All entries below are to be returned exactly, with pictures left out.

Records provided section start

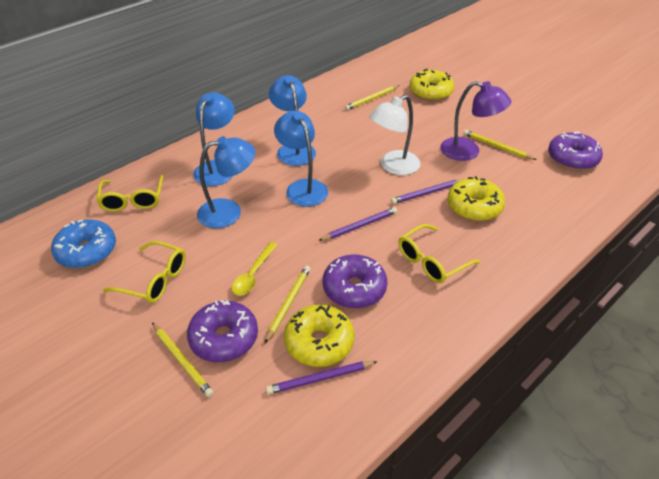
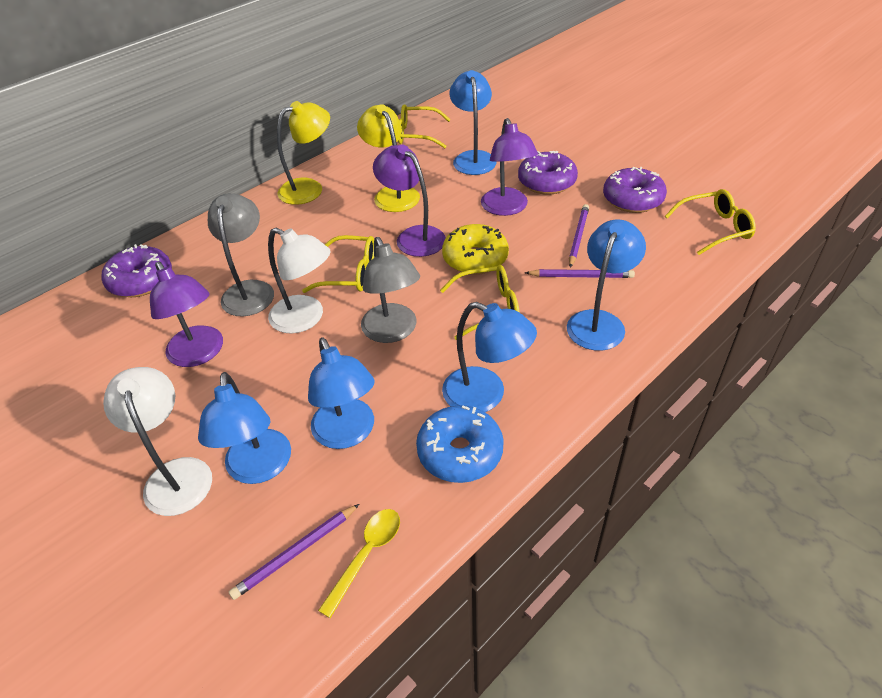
blue lamp: 4 -> 5
grey lamp: 0 -> 2
purple lamp: 1 -> 3
white lamp: 1 -> 2
yellow donut: 3 -> 1
yellow glasses: 3 -> 4
yellow lamp: 0 -> 2
yellow pencil: 4 -> 0

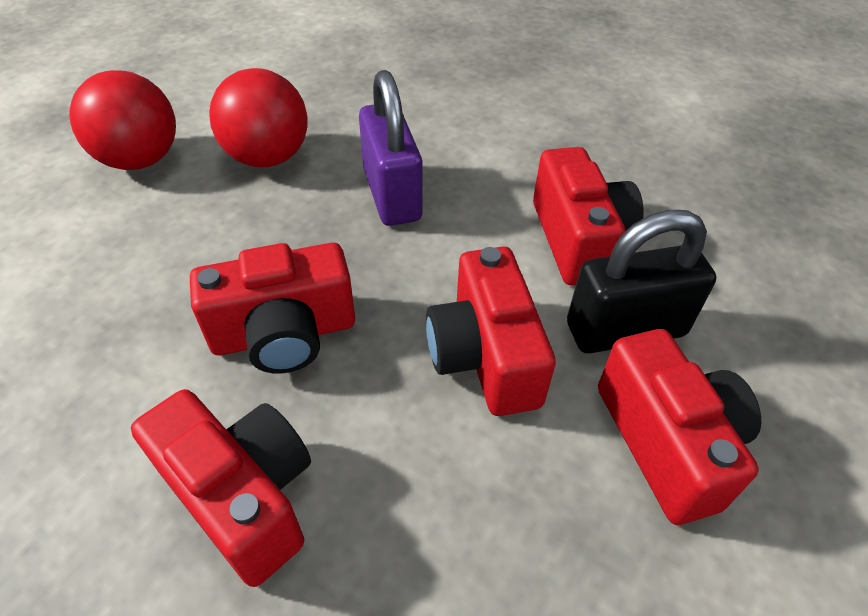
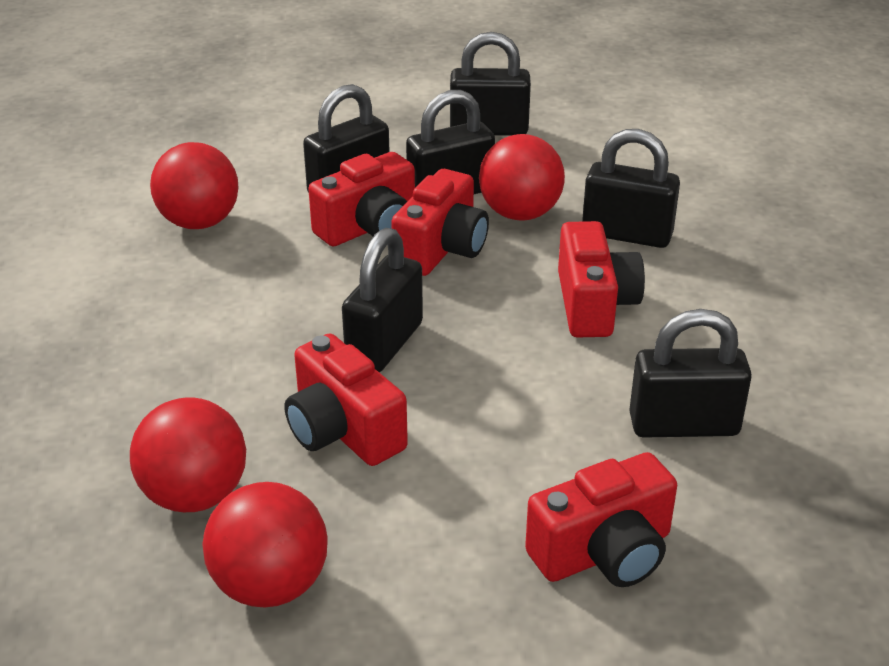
black padlock: 1 -> 6
purple padlock: 1 -> 0
red ball: 2 -> 4

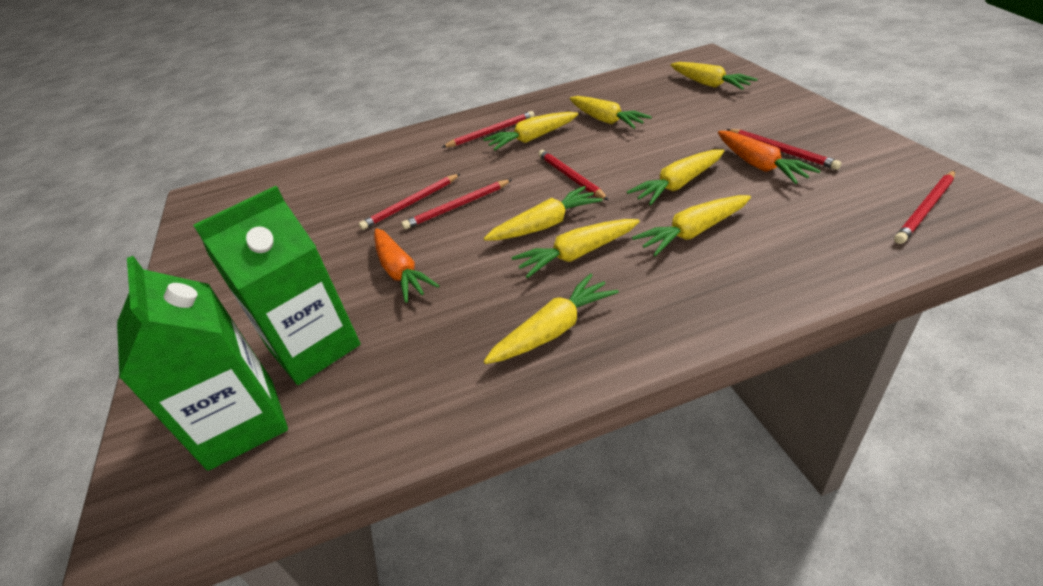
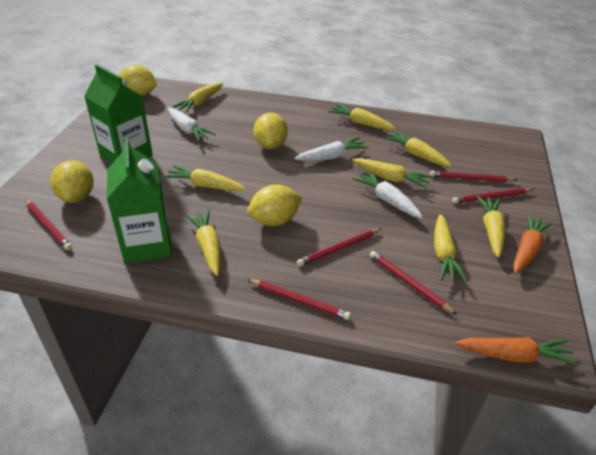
white carrot: 0 -> 3
yellow lemon: 0 -> 4

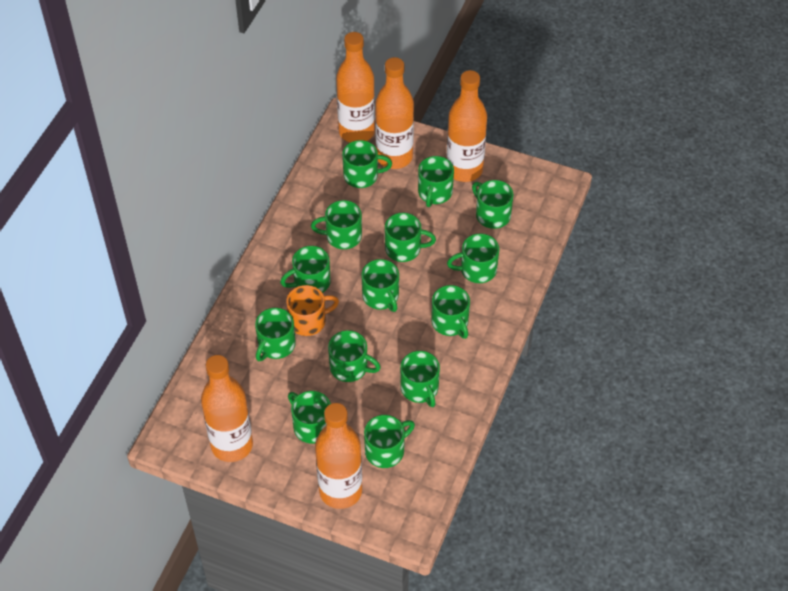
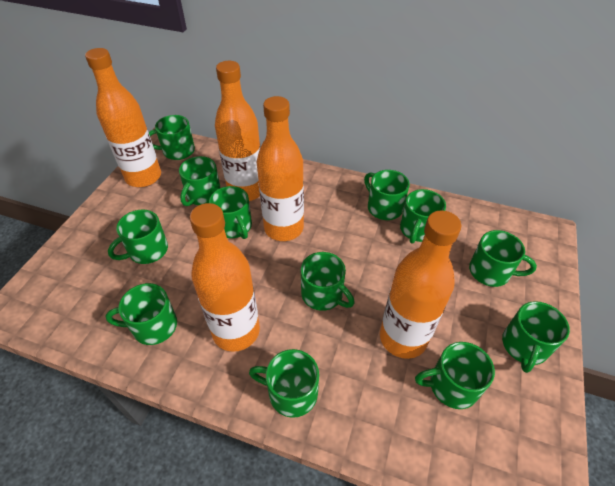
green mug: 14 -> 12
orange mug: 1 -> 0

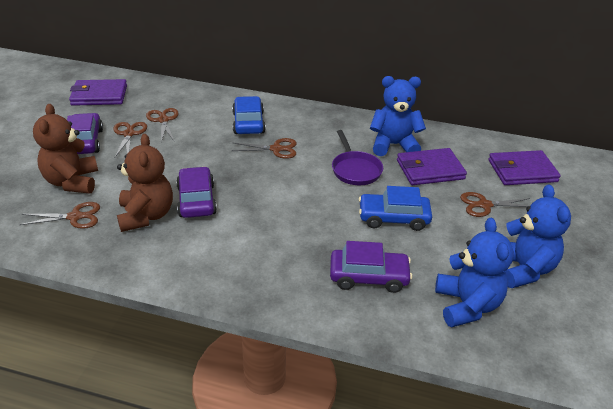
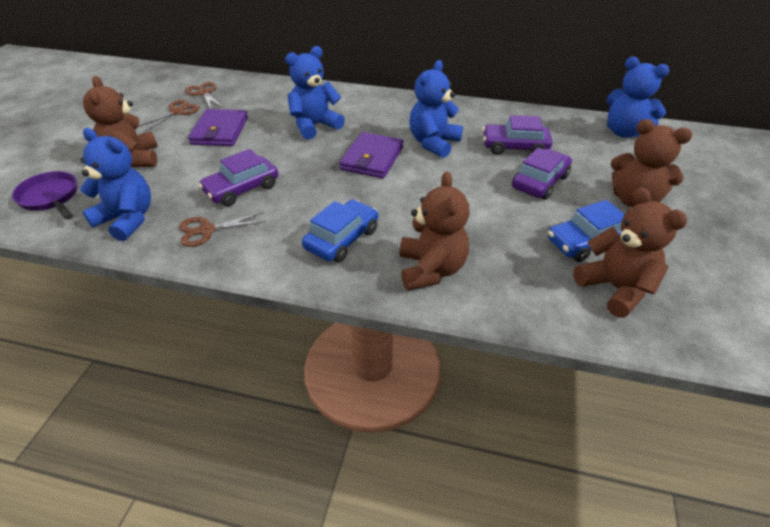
blue teddy bear: 3 -> 4
brown scissors: 5 -> 3
brown teddy bear: 2 -> 4
purple wallet: 3 -> 2

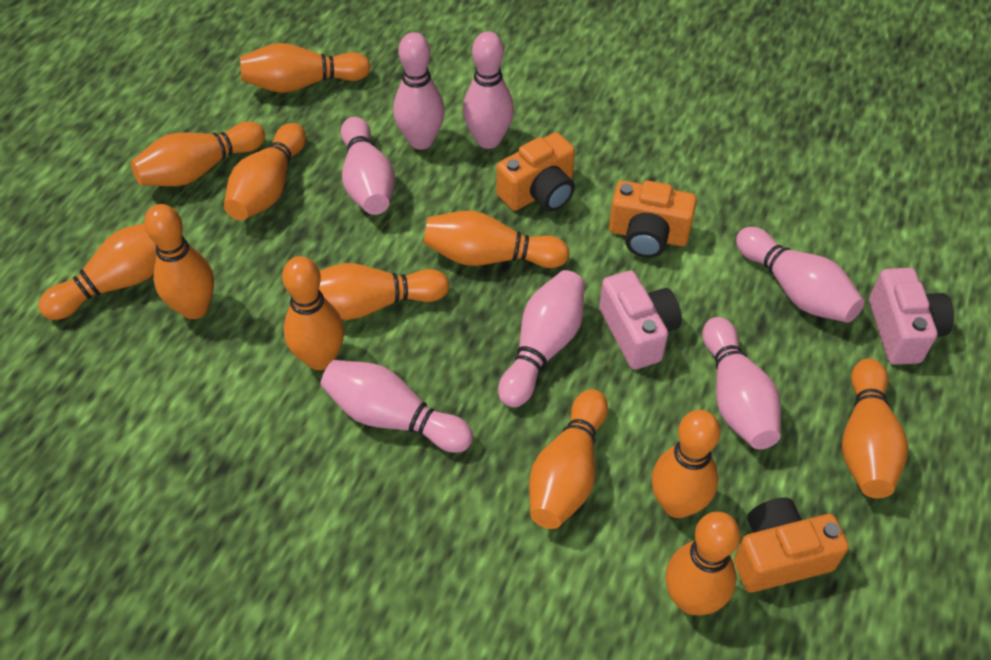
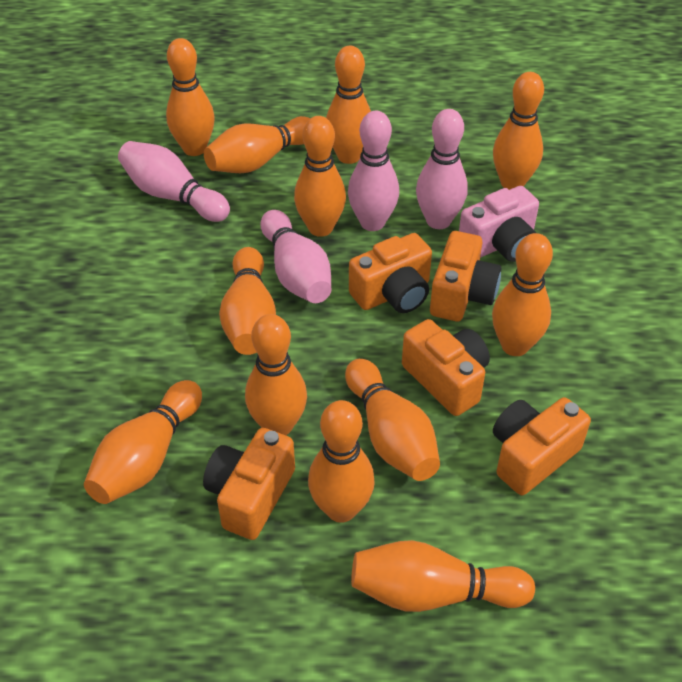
orange camera: 3 -> 5
pink bowling pin: 7 -> 4
pink camera: 2 -> 1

Records provided section end

### Written response
blue lamp: 4 -> 5
grey lamp: 0 -> 2
purple lamp: 1 -> 3
white lamp: 1 -> 2
yellow donut: 3 -> 1
yellow glasses: 3 -> 4
yellow lamp: 0 -> 2
yellow pencil: 4 -> 0

black padlock: 1 -> 6
purple padlock: 1 -> 0
red ball: 2 -> 4

white carrot: 0 -> 3
yellow lemon: 0 -> 4

green mug: 14 -> 12
orange mug: 1 -> 0

blue teddy bear: 3 -> 4
brown scissors: 5 -> 3
brown teddy bear: 2 -> 4
purple wallet: 3 -> 2

orange camera: 3 -> 5
pink bowling pin: 7 -> 4
pink camera: 2 -> 1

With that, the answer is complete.